WORK ORDER:
Repeat the entries below exactly, pictures excluded.

::: PROVIDED DATA

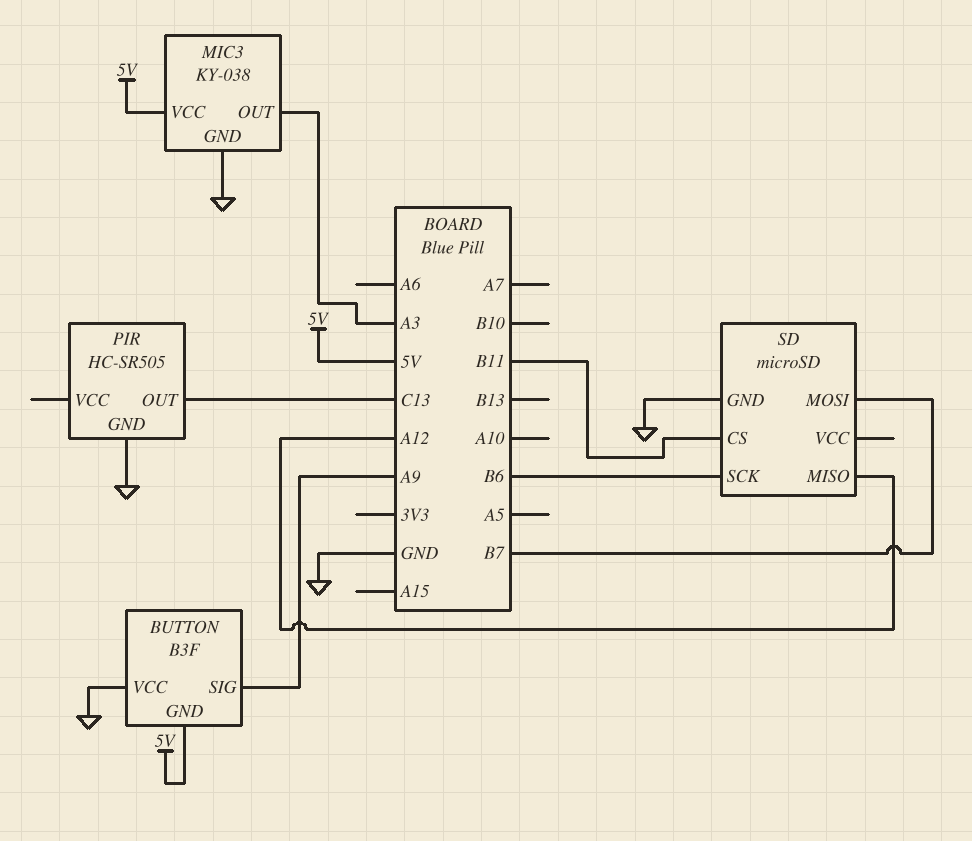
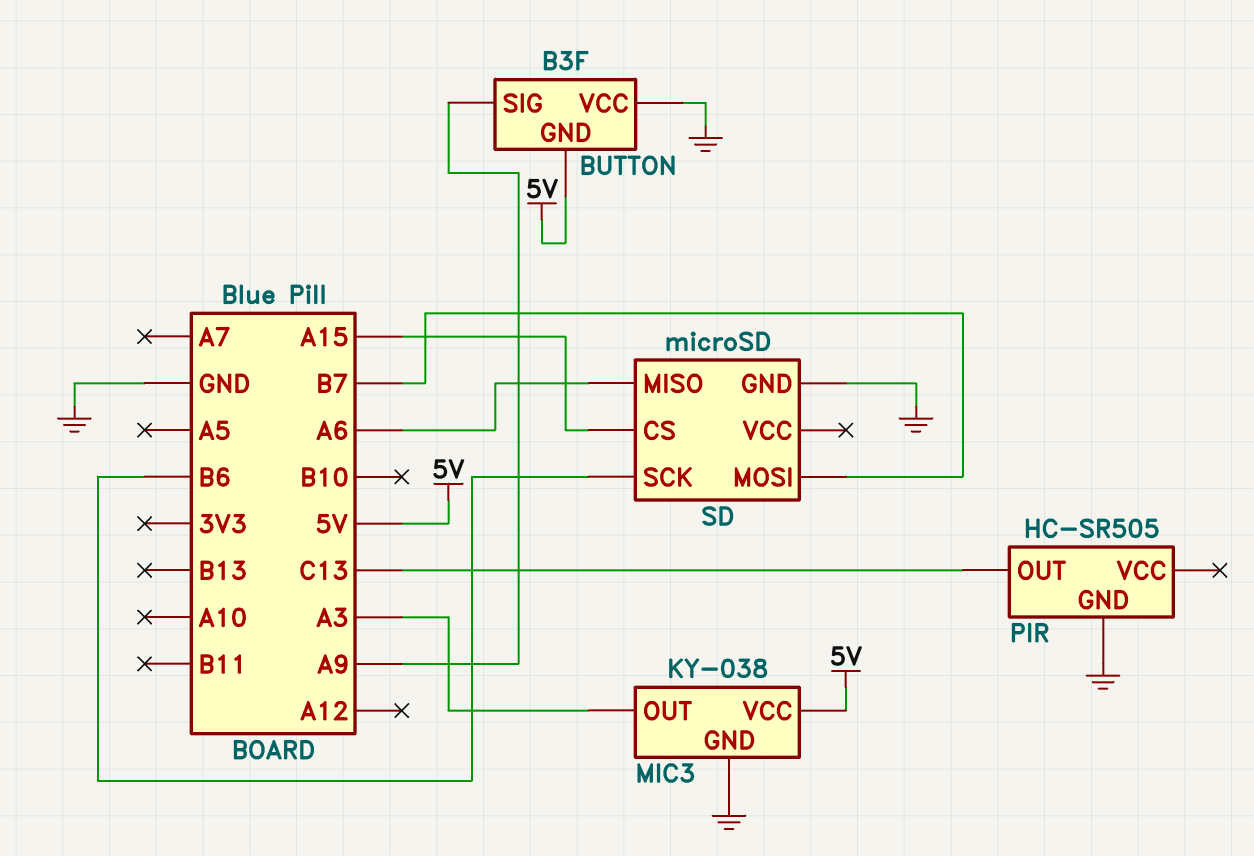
SD pin CS: B11 -> A15
SD pin MISO: A12 -> A6

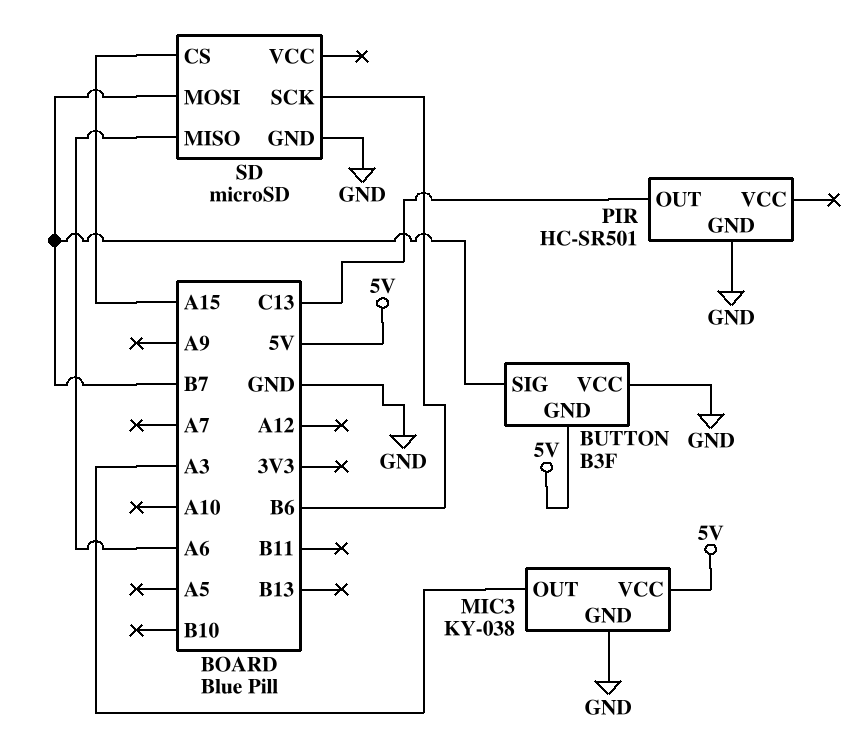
BUTTON pin SIG: A9 -> B7
PIR: HC-SR505 -> HC-SR501

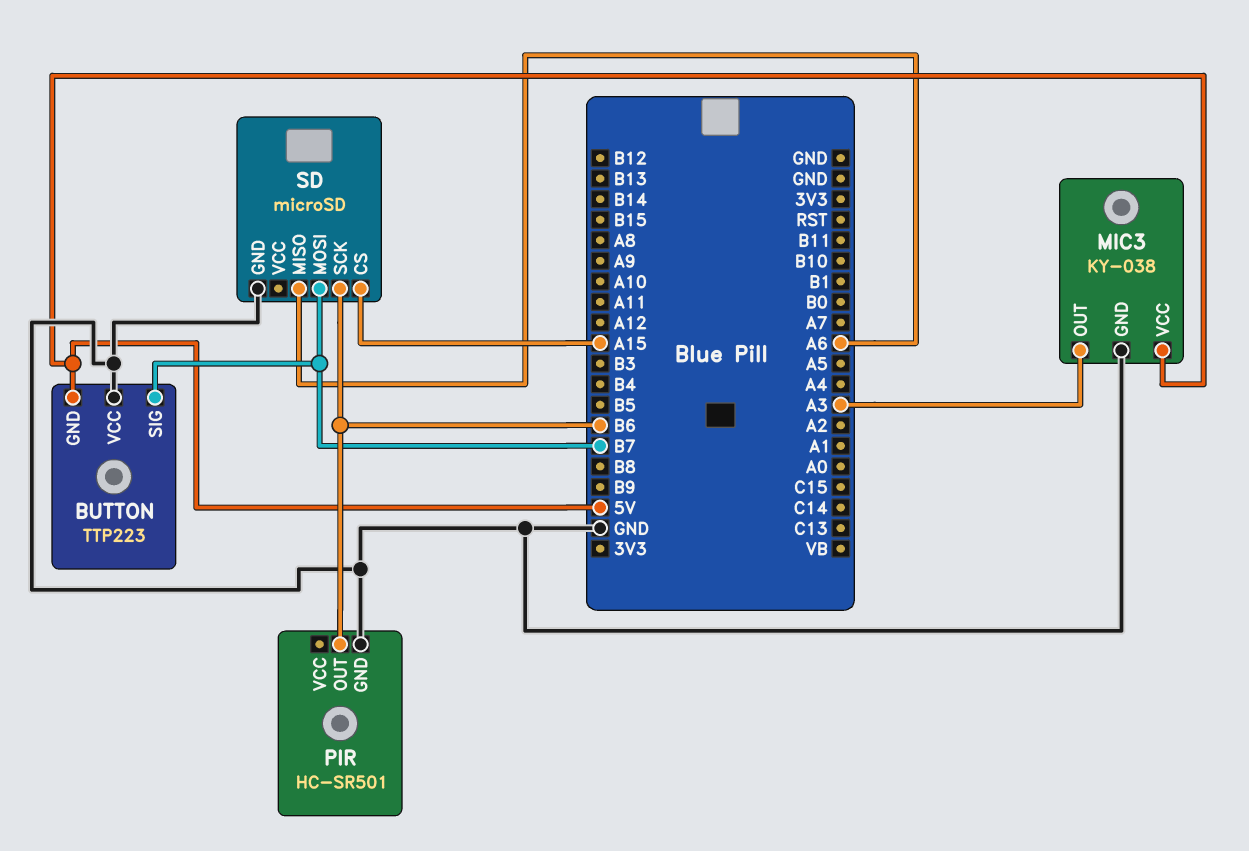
BUTTON: B3F -> TTP223
PIR pin OUT: C13 -> B6

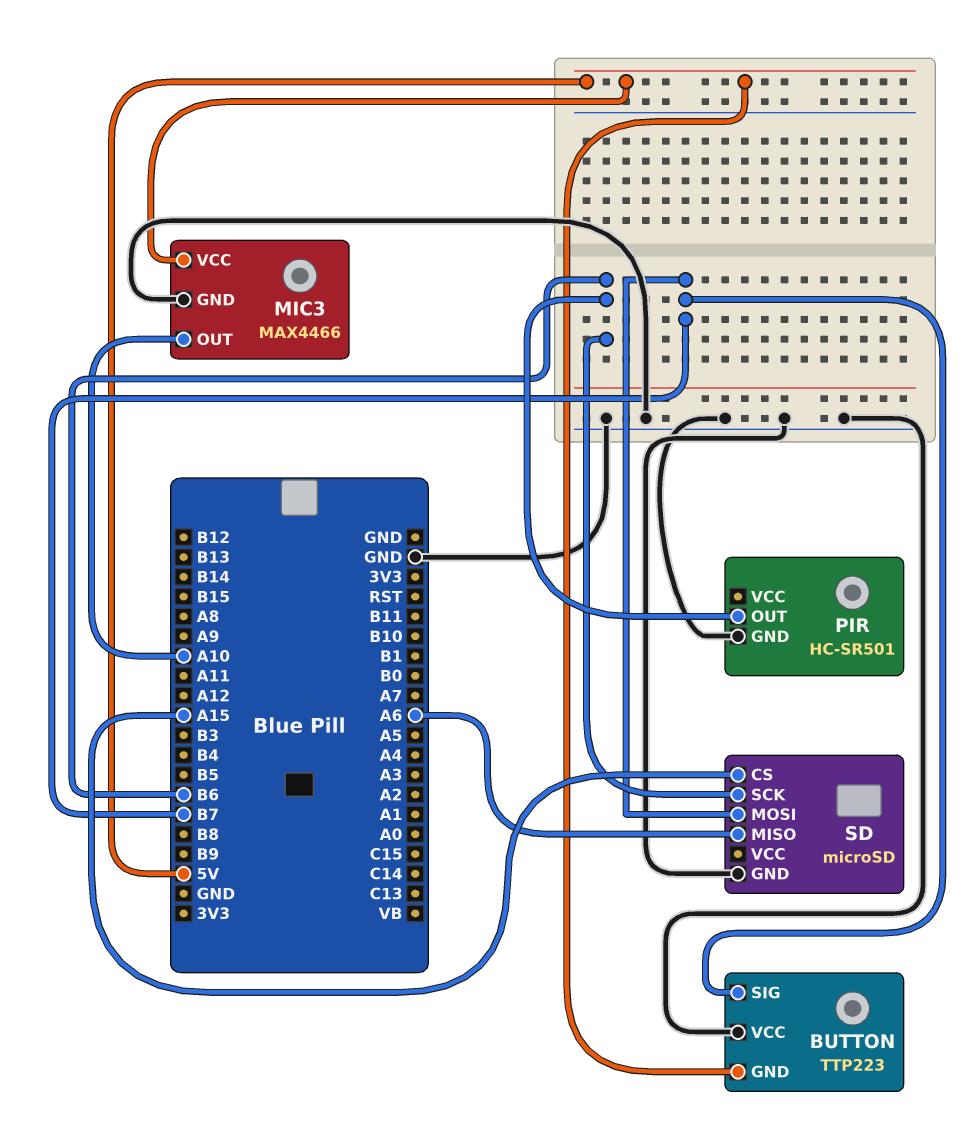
MIC3: KY-038 -> MAX4466
MIC3 pin OUT: A3 -> A10

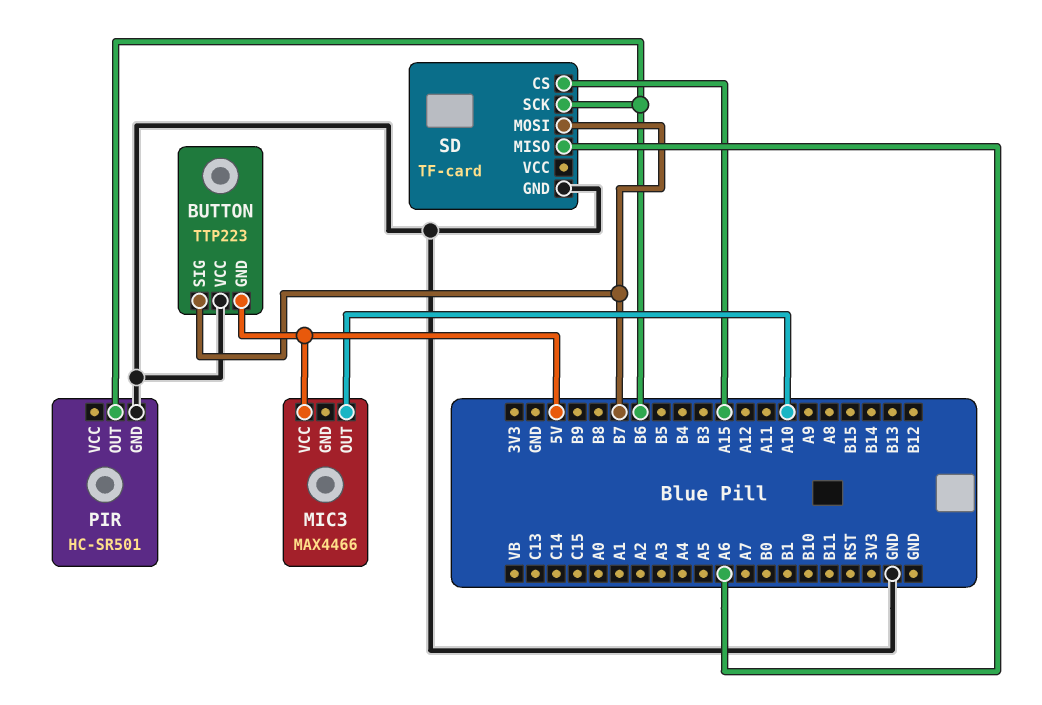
MIC3 pin GND: GND -> none
SD: microSD -> TF-card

::::::

TASK SOLUTION:
SD pin CS: B11 -> A15
SD pin MISO: A12 -> A6

BUTTON pin SIG: A9 -> B7
PIR: HC-SR505 -> HC-SR501

BUTTON: B3F -> TTP223
PIR pin OUT: C13 -> B6

MIC3: KY-038 -> MAX4466
MIC3 pin OUT: A3 -> A10

MIC3 pin GND: GND -> none
SD: microSD -> TF-card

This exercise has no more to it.